[[ SUPPLIED RECORDS, beginning ]]

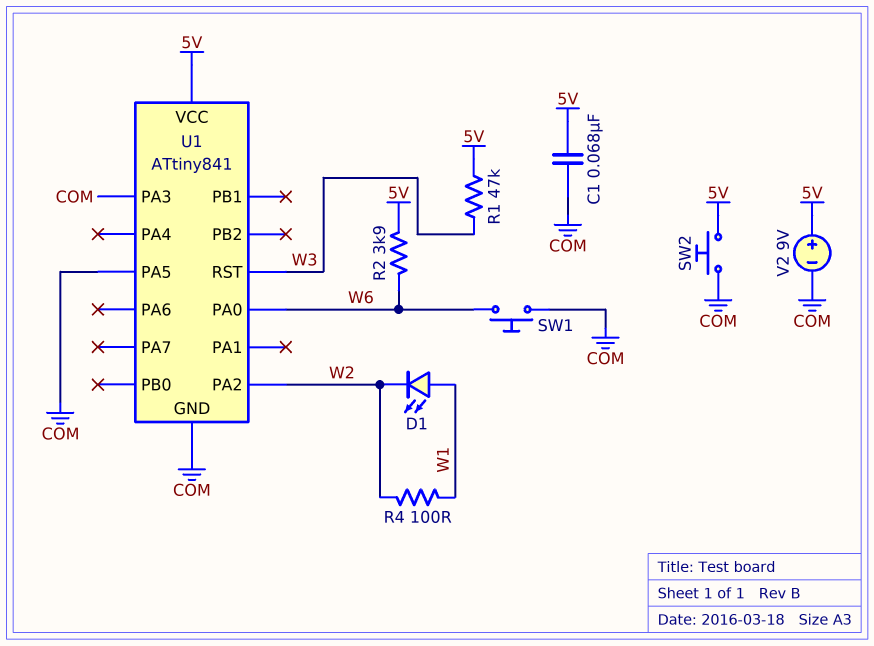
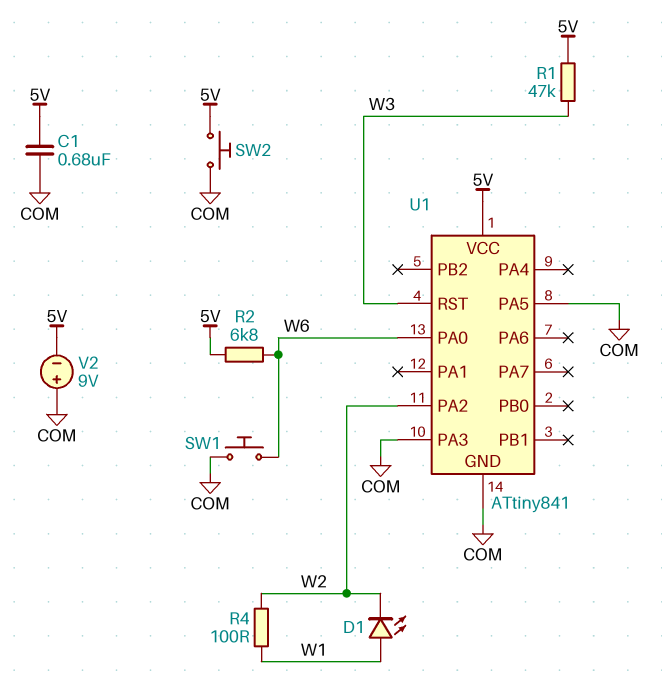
C1: 68nF (5V, COM) -> 680nF (5V, COM)
R2: 3.9k (5V, W6) -> 6.8k (5V, W6)
V2: 9V (plus 5V, minus COM) -> 9V (plus COM, minus 5V)

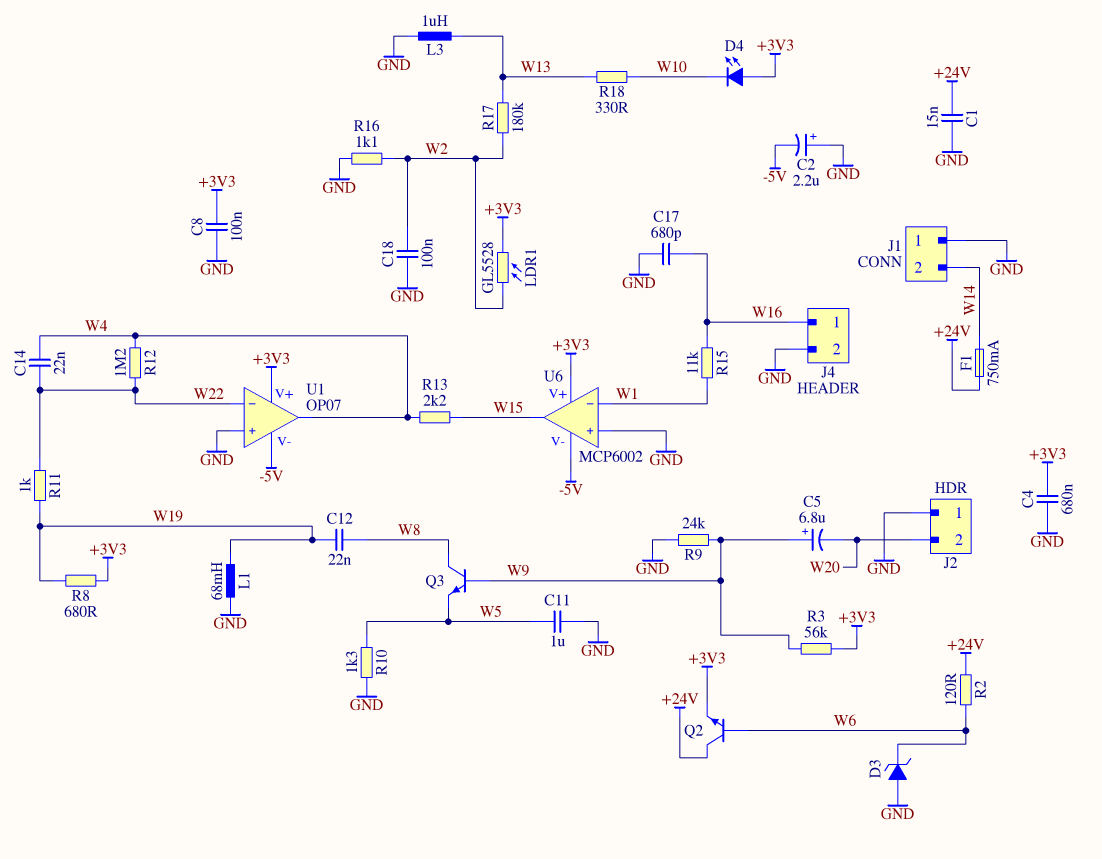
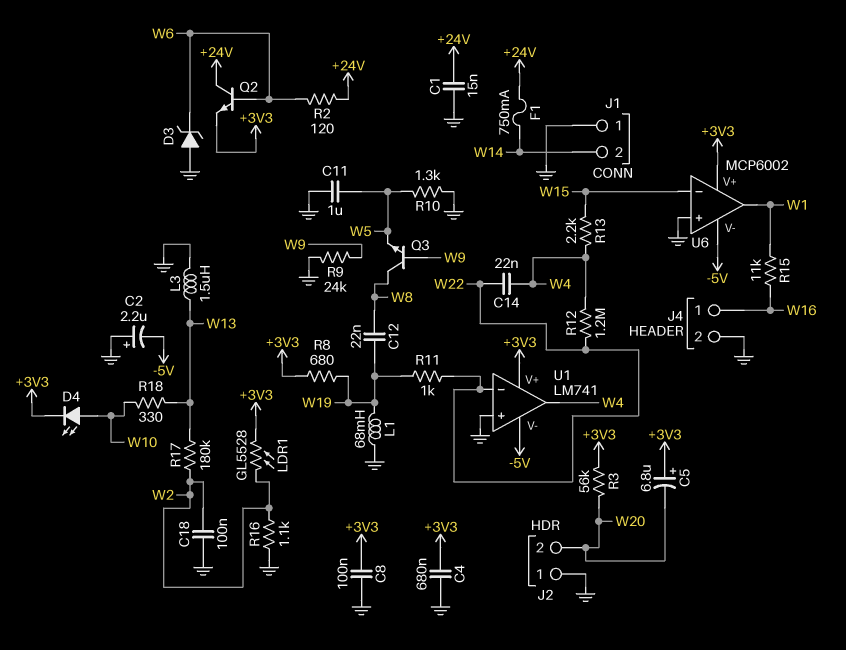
C5: 6.8uF (plus W9, minus W20) -> 6.8uF (plus +3V3, minus W20)
C17: 680pF (GND, W16) -> none
D4: LED (A +3V3, K W10) -> LED (A W10, K +3V3)
L3: 1uH (GND, W13) -> 1.5uH (GND, W13)
R3: 56k (+3V3, W9) -> 56k (+3V3, W20)
U1: OP07 -> LM741
U6 pin in-: W1 -> W15
U6 pin out: W15 -> W1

[[ SUPPLIED RECORDS, end ]]

ASSIGNED TASK: Output all the records above again exactly, with the pictures dropped.

ANSWER SPACE:
C1: 68nF (5V, COM) -> 680nF (5V, COM)
R2: 3.9k (5V, W6) -> 6.8k (5V, W6)
V2: 9V (plus 5V, minus COM) -> 9V (plus COM, minus 5V)

C5: 6.8uF (plus W9, minus W20) -> 6.8uF (plus +3V3, minus W20)
C17: 680pF (GND, W16) -> none
D4: LED (A +3V3, K W10) -> LED (A W10, K +3V3)
L3: 1uH (GND, W13) -> 1.5uH (GND, W13)
R3: 56k (+3V3, W9) -> 56k (+3V3, W20)
U1: OP07 -> LM741
U6 pin in-: W1 -> W15
U6 pin out: W15 -> W1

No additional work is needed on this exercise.